INPUT FOR THIS TASK Block Start

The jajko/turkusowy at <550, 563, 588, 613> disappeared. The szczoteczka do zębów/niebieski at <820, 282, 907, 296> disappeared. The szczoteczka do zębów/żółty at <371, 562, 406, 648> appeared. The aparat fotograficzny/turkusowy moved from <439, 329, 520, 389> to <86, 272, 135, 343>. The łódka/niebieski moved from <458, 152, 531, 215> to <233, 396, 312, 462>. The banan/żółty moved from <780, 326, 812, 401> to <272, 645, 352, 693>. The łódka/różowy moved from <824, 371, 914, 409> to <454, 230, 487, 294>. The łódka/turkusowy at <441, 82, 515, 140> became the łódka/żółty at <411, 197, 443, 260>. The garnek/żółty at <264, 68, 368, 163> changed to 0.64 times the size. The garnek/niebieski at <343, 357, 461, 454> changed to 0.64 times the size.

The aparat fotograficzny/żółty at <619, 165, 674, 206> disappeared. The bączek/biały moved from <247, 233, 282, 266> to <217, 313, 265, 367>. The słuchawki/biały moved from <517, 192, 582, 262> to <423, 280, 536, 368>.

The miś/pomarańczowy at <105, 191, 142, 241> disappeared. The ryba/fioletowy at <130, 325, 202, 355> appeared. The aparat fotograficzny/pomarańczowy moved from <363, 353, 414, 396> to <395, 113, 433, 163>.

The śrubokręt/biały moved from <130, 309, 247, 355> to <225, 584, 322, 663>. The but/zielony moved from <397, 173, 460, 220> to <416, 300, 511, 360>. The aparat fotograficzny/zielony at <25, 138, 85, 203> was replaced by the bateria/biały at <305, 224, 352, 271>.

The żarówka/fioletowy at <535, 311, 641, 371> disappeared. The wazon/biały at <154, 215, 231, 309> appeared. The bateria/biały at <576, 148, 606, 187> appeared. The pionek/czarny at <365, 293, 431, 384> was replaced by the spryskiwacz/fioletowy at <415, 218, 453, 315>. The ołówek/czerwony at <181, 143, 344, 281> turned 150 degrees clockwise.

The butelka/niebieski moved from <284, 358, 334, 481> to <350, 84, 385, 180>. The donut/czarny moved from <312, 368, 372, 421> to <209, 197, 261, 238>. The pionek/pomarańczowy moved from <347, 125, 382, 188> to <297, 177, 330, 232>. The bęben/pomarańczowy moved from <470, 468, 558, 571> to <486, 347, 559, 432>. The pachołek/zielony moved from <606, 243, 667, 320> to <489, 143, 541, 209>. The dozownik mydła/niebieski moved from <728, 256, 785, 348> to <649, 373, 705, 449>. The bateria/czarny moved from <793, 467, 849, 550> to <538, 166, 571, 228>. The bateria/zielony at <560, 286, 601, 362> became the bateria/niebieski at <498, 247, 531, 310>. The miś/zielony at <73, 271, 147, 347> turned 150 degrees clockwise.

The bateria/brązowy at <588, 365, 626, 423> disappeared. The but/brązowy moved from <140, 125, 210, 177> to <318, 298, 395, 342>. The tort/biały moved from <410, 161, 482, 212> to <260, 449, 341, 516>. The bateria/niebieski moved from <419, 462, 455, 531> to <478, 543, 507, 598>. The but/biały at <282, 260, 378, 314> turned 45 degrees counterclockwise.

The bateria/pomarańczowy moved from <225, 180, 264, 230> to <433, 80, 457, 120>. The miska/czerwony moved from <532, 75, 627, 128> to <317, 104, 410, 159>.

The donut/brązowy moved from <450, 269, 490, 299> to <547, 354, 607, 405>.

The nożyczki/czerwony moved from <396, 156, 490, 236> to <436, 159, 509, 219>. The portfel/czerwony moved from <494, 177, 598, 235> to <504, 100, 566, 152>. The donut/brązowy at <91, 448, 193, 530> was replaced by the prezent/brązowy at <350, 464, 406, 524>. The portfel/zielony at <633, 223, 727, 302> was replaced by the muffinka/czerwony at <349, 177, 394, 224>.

INPUT FOR THIS TASK Block End

## REQUIRED WORK
Make a verbatim copy of every entry shown above.

## RESPONSE FOR THIS EXERCISE
The jajko/turkusowy at <550, 563, 588, 613> disappeared. The szczoteczka do zębów/niebieski at <820, 282, 907, 296> disappeared. The szczoteczka do zębów/żółty at <371, 562, 406, 648> appeared. The aparat fotograficzny/turkusowy moved from <439, 329, 520, 389> to <86, 272, 135, 343>. The łódka/niebieski moved from <458, 152, 531, 215> to <233, 396, 312, 462>. The banan/żółty moved from <780, 326, 812, 401> to <272, 645, 352, 693>. The łódka/różowy moved from <824, 371, 914, 409> to <454, 230, 487, 294>. The łódka/turkusowy at <441, 82, 515, 140> became the łódka/żółty at <411, 197, 443, 260>. The garnek/żółty at <264, 68, 368, 163> changed to 0.64 times the size. The garnek/niebieski at <343, 357, 461, 454> changed to 0.64 times the size.

The aparat fotograficzny/żółty at <619, 165, 674, 206> disappeared. The bączek/biały moved from <247, 233, 282, 266> to <217, 313, 265, 367>. The słuchawki/biały moved from <517, 192, 582, 262> to <423, 280, 536, 368>.

The miś/pomarańczowy at <105, 191, 142, 241> disappeared. The ryba/fioletowy at <130, 325, 202, 355> appeared. The aparat fotograficzny/pomarańczowy moved from <363, 353, 414, 396> to <395, 113, 433, 163>.

The śrubokręt/biały moved from <130, 309, 247, 355> to <225, 584, 322, 663>. The but/zielony moved from <397, 173, 460, 220> to <416, 300, 511, 360>. The aparat fotograficzny/zielony at <25, 138, 85, 203> was replaced by the bateria/biały at <305, 224, 352, 271>.

The żarówka/fioletowy at <535, 311, 641, 371> disappeared. The wazon/biały at <154, 215, 231, 309> appeared. The bateria/biały at <576, 148, 606, 187> appeared. The pionek/czarny at <365, 293, 431, 384> was replaced by the spryskiwacz/fioletowy at <415, 218, 453, 315>. The ołówek/czerwony at <181, 143, 344, 281> turned 150 degrees clockwise.

The butelka/niebieski moved from <284, 358, 334, 481> to <350, 84, 385, 180>. The donut/czarny moved from <312, 368, 372, 421> to <209, 197, 261, 238>. The pionek/pomarańczowy moved from <347, 125, 382, 188> to <297, 177, 330, 232>. The bęben/pomarańczowy moved from <470, 468, 558, 571> to <486, 347, 559, 432>. The pachołek/zielony moved from <606, 243, 667, 320> to <489, 143, 541, 209>. The dozownik mydła/niebieski moved from <728, 256, 785, 348> to <649, 373, 705, 449>. The bateria/czarny moved from <793, 467, 849, 550> to <538, 166, 571, 228>. The bateria/zielony at <560, 286, 601, 362> became the bateria/niebieski at <498, 247, 531, 310>. The miś/zielony at <73, 271, 147, 347> turned 150 degrees clockwise.

The bateria/brązowy at <588, 365, 626, 423> disappeared. The but/brązowy moved from <140, 125, 210, 177> to <318, 298, 395, 342>. The tort/biały moved from <410, 161, 482, 212> to <260, 449, 341, 516>. The bateria/niebieski moved from <419, 462, 455, 531> to <478, 543, 507, 598>. The but/biały at <282, 260, 378, 314> turned 45 degrees counterclockwise.

The bateria/pomarańczowy moved from <225, 180, 264, 230> to <433, 80, 457, 120>. The miska/czerwony moved from <532, 75, 627, 128> to <317, 104, 410, 159>.

The donut/brązowy moved from <450, 269, 490, 299> to <547, 354, 607, 405>.

The nożyczki/czerwony moved from <396, 156, 490, 236> to <436, 159, 509, 219>. The portfel/czerwony moved from <494, 177, 598, 235> to <504, 100, 566, 152>. The donut/brązowy at <91, 448, 193, 530> was replaced by the prezent/brązowy at <350, 464, 406, 524>. The portfel/zielony at <633, 223, 727, 302> was replaced by the muffinka/czerwony at <349, 177, 394, 224>.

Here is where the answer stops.